<<<<

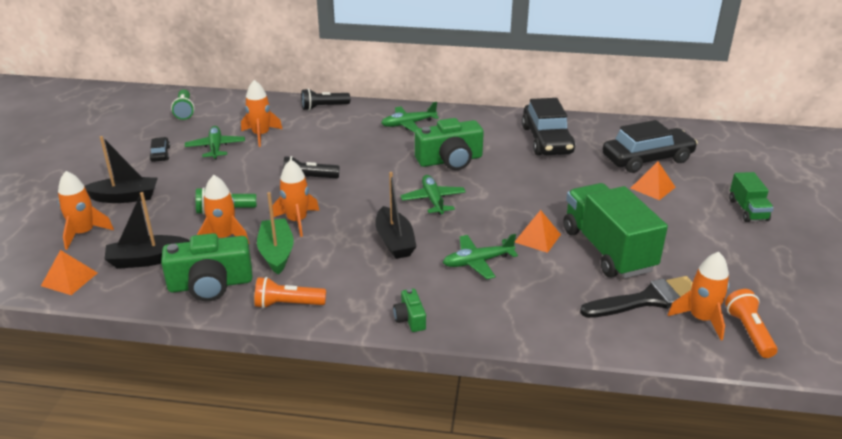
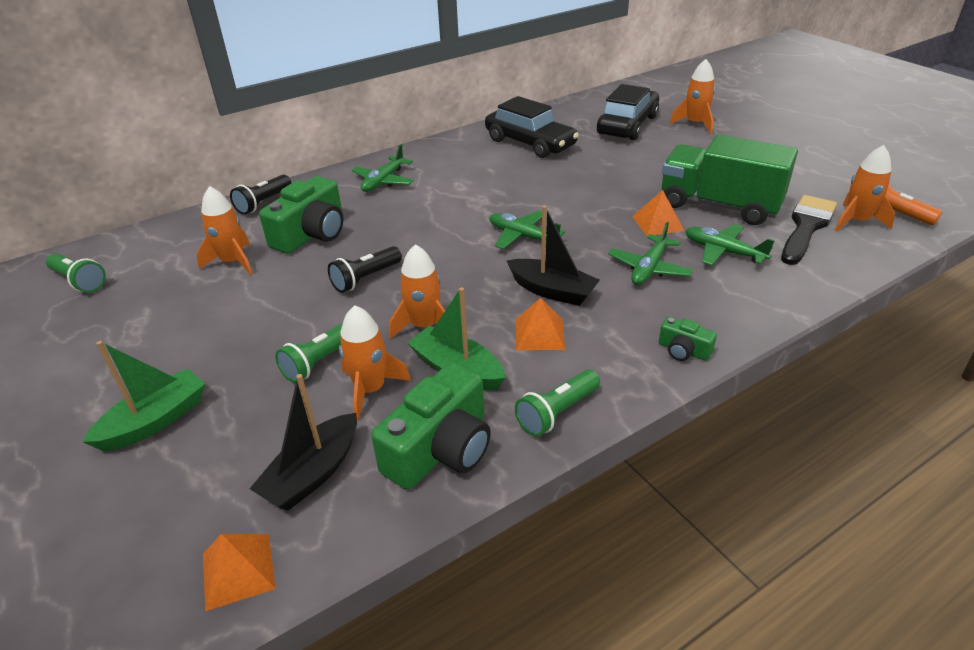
camera: 40 degrees left, 5 degrees up
(84, 233) = (163, 500): orange rocket -> orange rocket (695, 124)
(125, 197) = (155, 421): black boat -> green boat
(160, 154) = (125, 345): black car -> none
(216, 147) = (194, 301): green plane -> green plane (723, 251)
(288, 304) = (557, 412): orange flashlight -> green flashlight
(450, 160) = (478, 195): green camera -> green camera (311, 234)
(652, 187) = (667, 144): orange pyramid -> orange pyramid (539, 334)
(748, 210) = (749, 131): green truck -> none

>>>>

• [What is being asked] Please reproduce the entries above exactly, from their first line to the line holding "(160, 154) = (125, 345): black car -> none" inclusive, and nothing else; the pictures stay out.

• [Result]
camera: 40 degrees left, 5 degrees up
(84, 233) = (163, 500): orange rocket -> orange rocket (695, 124)
(125, 197) = (155, 421): black boat -> green boat
(160, 154) = (125, 345): black car -> none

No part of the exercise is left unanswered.